─── Exercise material

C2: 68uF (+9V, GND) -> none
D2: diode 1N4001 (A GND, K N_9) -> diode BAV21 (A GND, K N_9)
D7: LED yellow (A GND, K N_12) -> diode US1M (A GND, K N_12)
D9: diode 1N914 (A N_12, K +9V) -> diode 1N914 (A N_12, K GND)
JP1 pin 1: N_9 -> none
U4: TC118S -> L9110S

──────

All of the material above should be reproduced exactly.

C2: 68uF (+9V, GND) -> none
D2: diode 1N4001 (A GND, K N_9) -> diode BAV21 (A GND, K N_9)
D7: LED yellow (A GND, K N_12) -> diode US1M (A GND, K N_12)
D9: diode 1N914 (A N_12, K +9V) -> diode 1N914 (A N_12, K GND)
JP1 pin 1: N_9 -> none
U4: TC118S -> L9110S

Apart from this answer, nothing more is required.